** Opening Available data block **
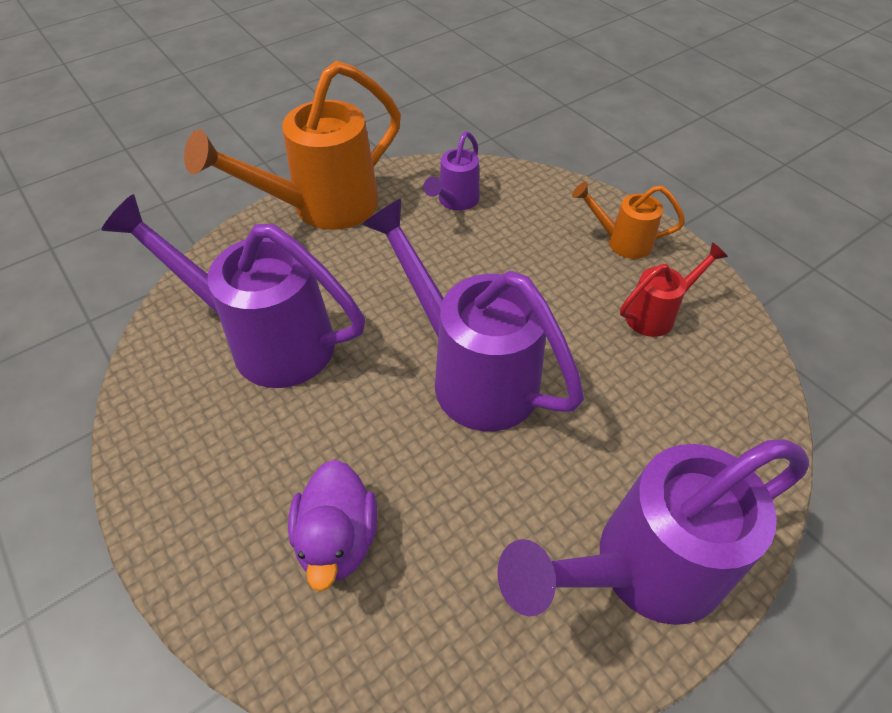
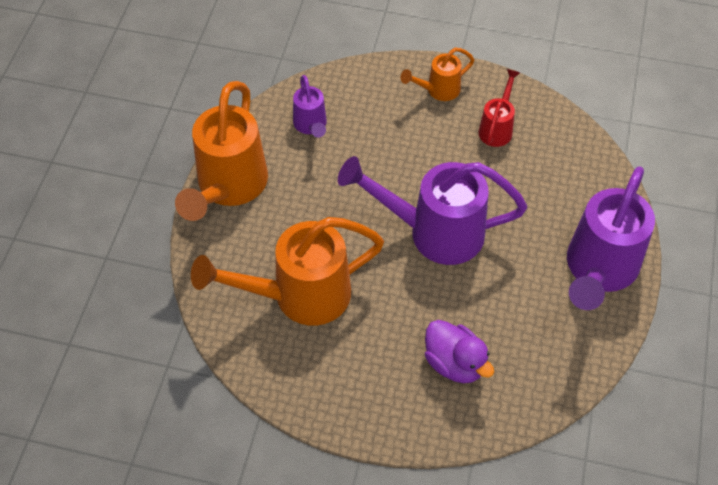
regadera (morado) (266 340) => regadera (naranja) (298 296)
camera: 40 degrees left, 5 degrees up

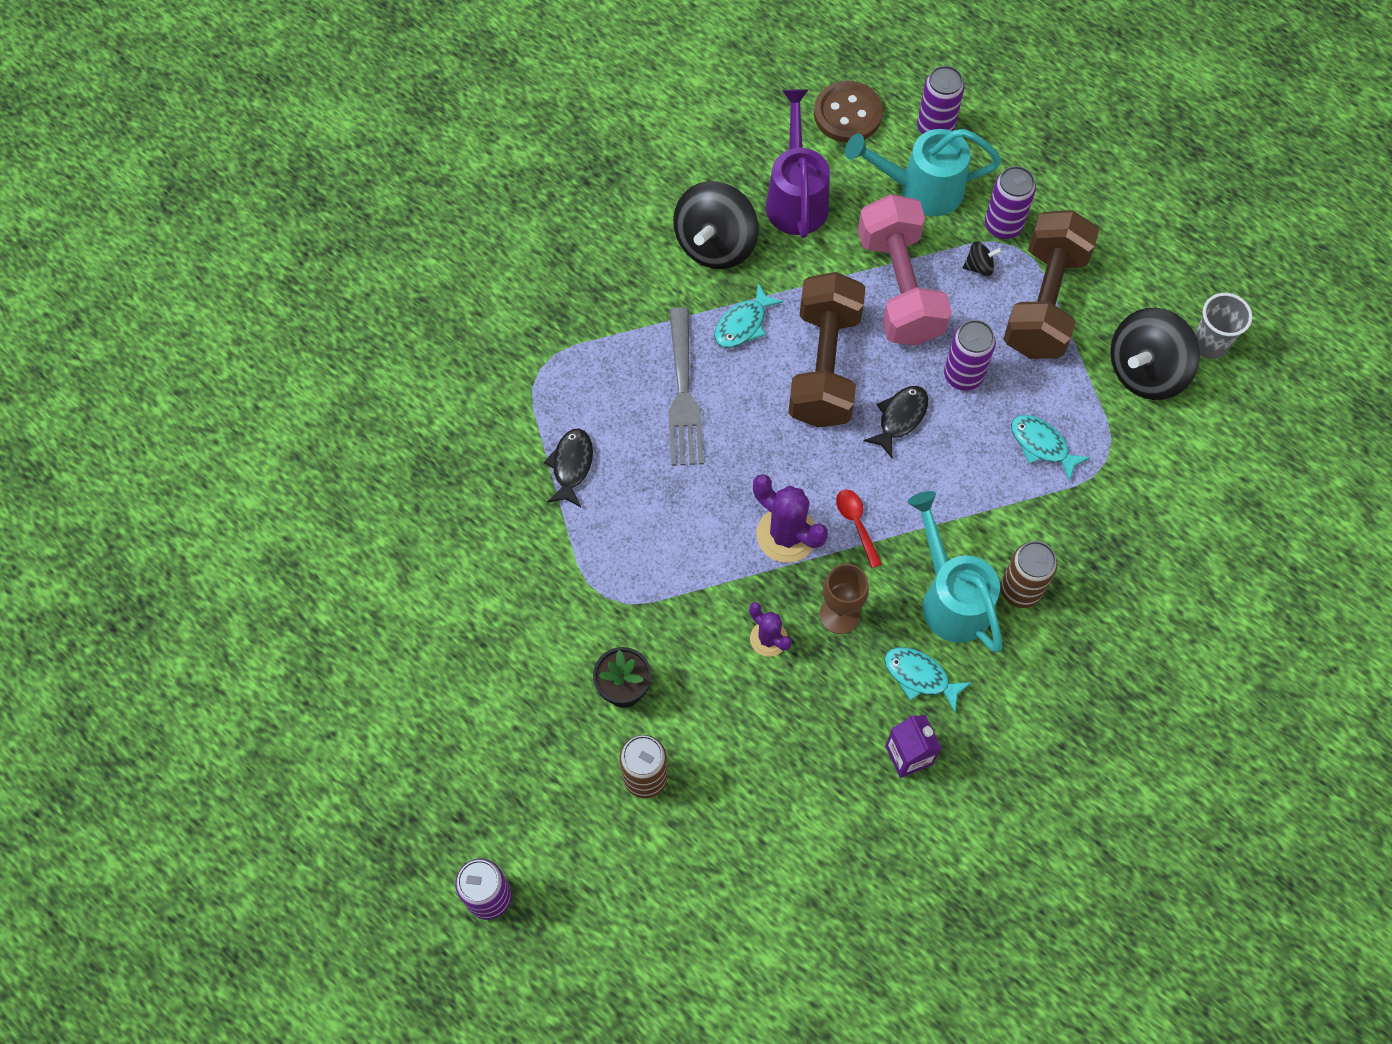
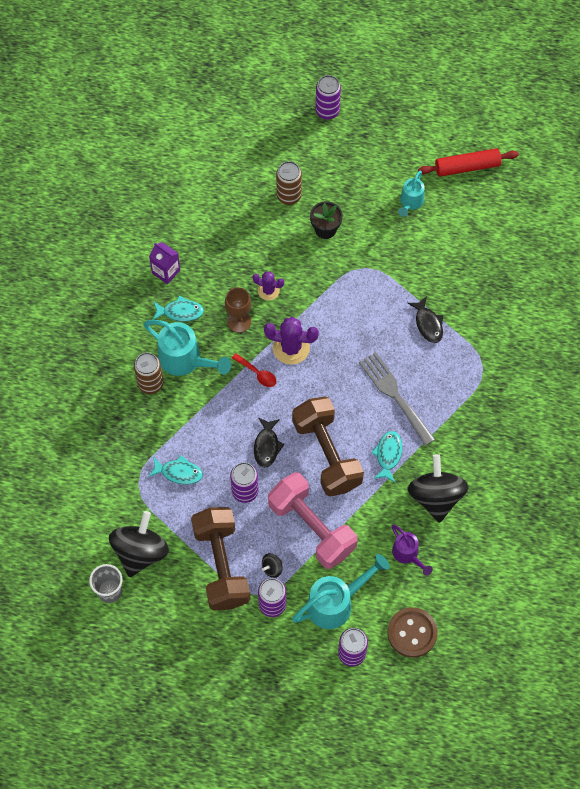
regadera (morado) (796 198) => regadera (morado) (407 554), x0.59
nothing => regadera (turquesa) (410 202)
nothing => rodillo (rojo) (467 167)
camera: 150 degrees right, 0 degrees up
** Closing Available data block **
[To do]: Print the material above once more, exactly, minus the pictures.

[Answer to the exercise]:
regadera (morado) (266 340) => regadera (naranja) (298 296)
camera: 40 degrees left, 5 degrees up

regadera (morado) (796 198) => regadera (morado) (407 554), x0.59
nothing => regadera (turquesa) (410 202)
nothing => rodillo (rojo) (467 167)
camera: 150 degrees right, 0 degrees up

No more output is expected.